TASK STATEMENT: Lines after the one containing "none -> orange brick I8 level 1" are to be omitted; print exactly each line from the start of the records up to and including it.

Object correspondence data:
————————

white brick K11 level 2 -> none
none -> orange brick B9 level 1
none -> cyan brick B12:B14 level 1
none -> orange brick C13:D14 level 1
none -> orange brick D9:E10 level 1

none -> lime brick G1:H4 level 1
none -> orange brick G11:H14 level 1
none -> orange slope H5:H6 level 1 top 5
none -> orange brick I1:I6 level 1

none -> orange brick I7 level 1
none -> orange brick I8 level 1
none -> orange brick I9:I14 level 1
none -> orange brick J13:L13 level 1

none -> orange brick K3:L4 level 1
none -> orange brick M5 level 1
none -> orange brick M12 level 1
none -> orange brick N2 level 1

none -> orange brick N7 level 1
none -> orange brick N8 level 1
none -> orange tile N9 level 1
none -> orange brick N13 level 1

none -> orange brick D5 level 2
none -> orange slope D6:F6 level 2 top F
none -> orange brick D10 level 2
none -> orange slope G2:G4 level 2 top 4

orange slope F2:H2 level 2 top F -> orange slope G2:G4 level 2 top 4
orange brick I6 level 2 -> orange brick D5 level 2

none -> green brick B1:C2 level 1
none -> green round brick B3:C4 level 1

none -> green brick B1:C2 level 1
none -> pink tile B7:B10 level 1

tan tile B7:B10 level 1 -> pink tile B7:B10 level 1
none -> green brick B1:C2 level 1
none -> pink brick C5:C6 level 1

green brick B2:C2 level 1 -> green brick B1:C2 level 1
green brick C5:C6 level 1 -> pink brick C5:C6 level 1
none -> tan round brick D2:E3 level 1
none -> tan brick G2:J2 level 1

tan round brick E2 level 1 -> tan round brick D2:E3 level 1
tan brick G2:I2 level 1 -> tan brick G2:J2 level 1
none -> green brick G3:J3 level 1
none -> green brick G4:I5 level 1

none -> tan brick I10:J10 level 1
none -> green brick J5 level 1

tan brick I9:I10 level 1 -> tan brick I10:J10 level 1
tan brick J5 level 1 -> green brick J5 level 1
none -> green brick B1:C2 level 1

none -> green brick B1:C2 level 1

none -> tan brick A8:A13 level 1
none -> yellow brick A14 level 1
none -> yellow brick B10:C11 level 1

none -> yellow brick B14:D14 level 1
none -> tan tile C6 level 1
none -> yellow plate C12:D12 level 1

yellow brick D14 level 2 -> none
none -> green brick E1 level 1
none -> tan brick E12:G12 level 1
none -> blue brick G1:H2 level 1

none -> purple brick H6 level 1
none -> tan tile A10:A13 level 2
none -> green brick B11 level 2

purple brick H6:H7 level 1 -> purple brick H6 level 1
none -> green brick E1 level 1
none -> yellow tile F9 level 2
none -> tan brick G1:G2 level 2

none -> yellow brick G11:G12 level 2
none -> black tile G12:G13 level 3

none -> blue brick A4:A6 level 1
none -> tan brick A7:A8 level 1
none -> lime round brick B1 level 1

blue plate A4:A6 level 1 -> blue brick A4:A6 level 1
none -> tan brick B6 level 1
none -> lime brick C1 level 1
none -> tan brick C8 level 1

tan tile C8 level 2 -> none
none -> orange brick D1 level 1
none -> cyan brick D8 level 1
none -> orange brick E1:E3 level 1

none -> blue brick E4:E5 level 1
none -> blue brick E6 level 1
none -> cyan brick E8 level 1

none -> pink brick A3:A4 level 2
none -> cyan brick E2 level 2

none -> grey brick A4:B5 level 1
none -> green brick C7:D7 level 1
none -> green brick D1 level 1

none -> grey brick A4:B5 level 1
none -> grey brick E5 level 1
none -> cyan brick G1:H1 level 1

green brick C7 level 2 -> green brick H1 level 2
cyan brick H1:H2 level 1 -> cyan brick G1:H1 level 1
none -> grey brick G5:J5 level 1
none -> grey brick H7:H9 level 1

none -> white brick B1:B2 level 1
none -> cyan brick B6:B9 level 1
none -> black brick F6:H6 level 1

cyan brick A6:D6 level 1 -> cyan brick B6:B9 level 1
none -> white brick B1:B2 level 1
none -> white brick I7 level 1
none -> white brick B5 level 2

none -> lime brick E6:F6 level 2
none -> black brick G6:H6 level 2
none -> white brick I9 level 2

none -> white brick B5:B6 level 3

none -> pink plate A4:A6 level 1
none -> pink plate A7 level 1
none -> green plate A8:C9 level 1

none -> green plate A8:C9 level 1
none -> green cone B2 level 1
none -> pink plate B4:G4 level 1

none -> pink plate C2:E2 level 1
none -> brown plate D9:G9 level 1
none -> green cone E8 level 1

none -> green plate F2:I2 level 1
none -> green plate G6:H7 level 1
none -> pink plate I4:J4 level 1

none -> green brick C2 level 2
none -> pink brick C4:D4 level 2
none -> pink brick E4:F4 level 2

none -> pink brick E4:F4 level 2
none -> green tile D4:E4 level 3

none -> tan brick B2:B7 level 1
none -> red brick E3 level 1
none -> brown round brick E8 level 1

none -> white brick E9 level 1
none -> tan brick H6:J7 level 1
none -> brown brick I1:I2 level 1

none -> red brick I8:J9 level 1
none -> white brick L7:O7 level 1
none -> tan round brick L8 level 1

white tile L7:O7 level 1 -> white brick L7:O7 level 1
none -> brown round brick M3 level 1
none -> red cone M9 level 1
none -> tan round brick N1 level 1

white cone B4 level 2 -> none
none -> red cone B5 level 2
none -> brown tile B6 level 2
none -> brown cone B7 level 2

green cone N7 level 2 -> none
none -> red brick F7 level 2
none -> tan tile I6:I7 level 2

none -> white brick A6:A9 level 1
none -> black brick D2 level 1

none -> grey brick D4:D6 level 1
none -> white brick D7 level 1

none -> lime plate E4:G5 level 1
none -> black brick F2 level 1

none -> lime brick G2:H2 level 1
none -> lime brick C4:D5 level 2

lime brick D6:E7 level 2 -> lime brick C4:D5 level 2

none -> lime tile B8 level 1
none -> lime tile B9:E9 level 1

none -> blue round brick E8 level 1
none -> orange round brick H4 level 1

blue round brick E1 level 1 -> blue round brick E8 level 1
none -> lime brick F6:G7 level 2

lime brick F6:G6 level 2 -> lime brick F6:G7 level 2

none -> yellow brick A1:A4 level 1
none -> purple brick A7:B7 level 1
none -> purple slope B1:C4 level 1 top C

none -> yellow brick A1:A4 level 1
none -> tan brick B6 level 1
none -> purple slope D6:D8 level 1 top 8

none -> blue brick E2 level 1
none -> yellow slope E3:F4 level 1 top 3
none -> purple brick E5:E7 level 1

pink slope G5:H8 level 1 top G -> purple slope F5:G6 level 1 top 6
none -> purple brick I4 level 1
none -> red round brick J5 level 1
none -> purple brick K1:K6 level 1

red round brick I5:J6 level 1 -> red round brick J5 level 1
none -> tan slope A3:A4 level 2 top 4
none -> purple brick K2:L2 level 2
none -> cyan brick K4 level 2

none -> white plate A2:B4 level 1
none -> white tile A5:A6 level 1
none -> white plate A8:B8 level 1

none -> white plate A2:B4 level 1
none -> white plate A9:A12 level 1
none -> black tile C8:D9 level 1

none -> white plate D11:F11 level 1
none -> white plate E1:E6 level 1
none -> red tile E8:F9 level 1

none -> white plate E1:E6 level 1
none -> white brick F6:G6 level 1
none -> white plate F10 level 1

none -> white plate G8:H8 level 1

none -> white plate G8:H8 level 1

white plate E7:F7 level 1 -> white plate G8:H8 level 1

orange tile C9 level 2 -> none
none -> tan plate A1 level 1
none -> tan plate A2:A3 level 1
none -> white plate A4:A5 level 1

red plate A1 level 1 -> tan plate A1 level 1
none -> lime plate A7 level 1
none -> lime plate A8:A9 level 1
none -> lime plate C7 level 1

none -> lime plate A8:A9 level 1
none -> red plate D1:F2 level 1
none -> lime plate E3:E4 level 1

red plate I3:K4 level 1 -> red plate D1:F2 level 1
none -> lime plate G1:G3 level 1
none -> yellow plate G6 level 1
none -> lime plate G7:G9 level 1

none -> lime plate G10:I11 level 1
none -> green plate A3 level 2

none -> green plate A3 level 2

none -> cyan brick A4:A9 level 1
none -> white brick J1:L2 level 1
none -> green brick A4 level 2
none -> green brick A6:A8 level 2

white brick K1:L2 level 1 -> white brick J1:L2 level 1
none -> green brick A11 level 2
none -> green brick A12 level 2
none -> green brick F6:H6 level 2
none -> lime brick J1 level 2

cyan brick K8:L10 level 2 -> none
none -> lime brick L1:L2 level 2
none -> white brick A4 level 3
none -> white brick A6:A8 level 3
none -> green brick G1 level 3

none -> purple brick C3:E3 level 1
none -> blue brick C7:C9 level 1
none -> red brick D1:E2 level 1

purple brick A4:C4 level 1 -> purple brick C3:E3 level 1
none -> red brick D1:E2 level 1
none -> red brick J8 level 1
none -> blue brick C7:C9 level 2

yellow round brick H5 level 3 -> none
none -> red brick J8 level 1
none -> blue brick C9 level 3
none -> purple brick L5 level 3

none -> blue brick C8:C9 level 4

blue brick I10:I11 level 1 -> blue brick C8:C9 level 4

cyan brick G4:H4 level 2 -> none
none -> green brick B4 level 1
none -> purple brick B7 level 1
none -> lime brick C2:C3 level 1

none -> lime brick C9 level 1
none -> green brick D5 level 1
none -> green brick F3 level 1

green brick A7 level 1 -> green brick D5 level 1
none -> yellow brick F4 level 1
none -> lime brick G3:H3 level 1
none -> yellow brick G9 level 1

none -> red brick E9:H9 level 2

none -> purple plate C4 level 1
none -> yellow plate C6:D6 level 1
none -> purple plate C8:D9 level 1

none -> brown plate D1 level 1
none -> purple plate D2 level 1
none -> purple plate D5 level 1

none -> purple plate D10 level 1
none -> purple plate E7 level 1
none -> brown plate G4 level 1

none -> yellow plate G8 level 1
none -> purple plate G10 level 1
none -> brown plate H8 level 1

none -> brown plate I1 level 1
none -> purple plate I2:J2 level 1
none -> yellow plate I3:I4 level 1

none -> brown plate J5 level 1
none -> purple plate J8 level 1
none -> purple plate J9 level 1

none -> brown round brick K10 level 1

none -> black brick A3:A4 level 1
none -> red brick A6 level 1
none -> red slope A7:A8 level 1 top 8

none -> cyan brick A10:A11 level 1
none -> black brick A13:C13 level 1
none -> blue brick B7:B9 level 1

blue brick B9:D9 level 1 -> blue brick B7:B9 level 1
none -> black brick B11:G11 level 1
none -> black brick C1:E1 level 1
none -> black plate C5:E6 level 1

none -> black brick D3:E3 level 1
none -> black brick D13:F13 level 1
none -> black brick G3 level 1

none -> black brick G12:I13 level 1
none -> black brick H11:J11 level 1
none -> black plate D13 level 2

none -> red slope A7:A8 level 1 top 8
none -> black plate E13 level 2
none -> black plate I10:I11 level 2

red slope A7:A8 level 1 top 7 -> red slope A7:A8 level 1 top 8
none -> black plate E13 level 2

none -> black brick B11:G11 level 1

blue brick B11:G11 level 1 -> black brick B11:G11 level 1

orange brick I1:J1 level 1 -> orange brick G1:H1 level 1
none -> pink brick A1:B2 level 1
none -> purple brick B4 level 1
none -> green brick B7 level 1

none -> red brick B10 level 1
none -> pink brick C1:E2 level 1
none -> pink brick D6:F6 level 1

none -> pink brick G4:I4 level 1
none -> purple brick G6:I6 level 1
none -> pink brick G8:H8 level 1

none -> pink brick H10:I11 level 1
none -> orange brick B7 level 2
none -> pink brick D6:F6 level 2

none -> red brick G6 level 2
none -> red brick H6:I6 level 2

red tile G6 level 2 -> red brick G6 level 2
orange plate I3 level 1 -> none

————————

RESPONSE TO THE EXERCISE:
white brick K11 level 2 -> none
none -> orange brick B9 level 1
none -> cyan brick B12:B14 level 1
none -> orange brick C13:D14 level 1
none -> orange brick D9:E10 level 1

none -> lime brick G1:H4 level 1
none -> orange brick G11:H14 level 1
none -> orange slope H5:H6 level 1 top 5
none -> orange brick I1:I6 level 1

none -> orange brick I7 level 1
none -> orange brick I8 level 1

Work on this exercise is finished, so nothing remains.